_INSTRUCTIONS FOR THE TASK_: Report every line of the listing below in which the string "duck" occurs.
********************
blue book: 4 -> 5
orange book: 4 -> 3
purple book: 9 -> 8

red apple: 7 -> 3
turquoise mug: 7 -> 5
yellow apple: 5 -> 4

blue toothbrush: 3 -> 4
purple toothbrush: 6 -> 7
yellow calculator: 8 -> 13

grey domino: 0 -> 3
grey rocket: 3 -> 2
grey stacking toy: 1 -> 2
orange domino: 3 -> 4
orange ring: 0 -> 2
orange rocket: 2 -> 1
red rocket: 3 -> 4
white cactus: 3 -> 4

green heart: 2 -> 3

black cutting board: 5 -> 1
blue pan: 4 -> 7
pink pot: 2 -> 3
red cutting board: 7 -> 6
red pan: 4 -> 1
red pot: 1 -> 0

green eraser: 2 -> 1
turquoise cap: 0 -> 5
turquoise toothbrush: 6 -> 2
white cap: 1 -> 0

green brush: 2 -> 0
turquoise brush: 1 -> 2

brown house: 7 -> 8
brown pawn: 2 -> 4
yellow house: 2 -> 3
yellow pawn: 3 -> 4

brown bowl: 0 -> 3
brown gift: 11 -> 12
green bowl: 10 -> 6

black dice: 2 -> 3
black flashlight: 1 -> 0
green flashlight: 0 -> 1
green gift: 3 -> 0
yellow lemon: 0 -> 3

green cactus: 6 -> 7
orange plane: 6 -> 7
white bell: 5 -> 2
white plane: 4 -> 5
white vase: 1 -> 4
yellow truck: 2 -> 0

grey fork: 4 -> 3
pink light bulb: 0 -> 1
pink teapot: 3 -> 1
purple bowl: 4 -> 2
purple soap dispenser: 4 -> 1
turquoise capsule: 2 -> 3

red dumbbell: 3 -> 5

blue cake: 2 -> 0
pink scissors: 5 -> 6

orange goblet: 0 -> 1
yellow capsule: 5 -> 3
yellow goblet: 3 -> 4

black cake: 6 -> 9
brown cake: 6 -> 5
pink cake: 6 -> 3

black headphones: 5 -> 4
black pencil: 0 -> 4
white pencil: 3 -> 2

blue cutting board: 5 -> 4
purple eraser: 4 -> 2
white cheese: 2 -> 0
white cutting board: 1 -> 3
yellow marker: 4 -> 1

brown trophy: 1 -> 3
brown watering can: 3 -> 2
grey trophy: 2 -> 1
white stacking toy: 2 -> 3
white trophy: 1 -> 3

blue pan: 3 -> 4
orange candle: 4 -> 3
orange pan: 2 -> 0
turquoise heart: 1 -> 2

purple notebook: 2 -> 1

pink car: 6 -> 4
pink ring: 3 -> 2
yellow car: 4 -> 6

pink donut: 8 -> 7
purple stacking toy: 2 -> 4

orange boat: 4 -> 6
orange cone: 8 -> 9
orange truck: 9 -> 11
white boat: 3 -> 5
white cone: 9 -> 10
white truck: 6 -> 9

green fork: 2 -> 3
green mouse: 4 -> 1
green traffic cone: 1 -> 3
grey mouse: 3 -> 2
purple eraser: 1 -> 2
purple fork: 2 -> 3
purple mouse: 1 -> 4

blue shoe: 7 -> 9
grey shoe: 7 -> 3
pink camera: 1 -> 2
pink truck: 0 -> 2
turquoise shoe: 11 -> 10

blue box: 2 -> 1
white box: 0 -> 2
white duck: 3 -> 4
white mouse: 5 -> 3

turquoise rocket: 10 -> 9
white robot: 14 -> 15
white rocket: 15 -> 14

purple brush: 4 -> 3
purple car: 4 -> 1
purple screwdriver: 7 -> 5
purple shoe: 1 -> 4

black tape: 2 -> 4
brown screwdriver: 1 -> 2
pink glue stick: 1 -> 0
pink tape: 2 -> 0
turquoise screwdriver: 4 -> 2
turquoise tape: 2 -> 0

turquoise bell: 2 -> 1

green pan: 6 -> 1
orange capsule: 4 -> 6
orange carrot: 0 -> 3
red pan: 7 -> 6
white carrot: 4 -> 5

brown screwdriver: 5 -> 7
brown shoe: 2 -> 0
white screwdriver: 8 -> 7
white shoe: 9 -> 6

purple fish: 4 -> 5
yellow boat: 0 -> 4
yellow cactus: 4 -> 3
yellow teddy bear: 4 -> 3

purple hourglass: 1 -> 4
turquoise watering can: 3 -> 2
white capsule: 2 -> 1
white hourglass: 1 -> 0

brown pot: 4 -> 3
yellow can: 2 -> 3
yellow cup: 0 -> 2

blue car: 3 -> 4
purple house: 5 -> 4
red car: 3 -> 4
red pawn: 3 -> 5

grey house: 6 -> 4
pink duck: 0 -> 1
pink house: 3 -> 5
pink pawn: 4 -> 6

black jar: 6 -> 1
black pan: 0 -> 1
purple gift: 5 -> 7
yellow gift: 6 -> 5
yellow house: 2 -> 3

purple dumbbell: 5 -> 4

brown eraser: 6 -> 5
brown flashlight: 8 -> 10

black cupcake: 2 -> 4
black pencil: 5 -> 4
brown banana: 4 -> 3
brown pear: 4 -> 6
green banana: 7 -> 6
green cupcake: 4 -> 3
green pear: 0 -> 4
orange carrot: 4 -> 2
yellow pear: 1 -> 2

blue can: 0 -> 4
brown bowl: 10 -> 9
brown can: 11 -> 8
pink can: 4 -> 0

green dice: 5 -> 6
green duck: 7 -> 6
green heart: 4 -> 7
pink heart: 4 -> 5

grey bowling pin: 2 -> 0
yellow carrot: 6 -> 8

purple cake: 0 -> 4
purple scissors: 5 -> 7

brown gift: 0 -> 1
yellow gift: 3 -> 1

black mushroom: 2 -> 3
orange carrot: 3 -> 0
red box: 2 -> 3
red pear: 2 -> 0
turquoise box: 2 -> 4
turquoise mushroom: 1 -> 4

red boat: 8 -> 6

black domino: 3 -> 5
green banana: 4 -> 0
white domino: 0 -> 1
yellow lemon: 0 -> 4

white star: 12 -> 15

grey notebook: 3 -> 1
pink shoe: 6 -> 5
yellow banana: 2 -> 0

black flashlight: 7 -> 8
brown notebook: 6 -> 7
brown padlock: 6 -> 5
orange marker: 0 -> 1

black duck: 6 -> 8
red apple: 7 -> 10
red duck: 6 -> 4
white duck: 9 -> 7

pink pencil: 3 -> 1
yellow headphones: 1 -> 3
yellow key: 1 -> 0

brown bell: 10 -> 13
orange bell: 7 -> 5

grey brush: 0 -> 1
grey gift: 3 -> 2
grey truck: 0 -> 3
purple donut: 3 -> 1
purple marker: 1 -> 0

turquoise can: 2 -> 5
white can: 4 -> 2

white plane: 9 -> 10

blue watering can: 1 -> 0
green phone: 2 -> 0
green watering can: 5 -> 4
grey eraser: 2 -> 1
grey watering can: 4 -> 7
********************
_TASK RESPONSE_:
white duck: 3 -> 4
pink duck: 0 -> 1
green duck: 7 -> 6
black duck: 6 -> 8
red duck: 6 -> 4
white duck: 9 -> 7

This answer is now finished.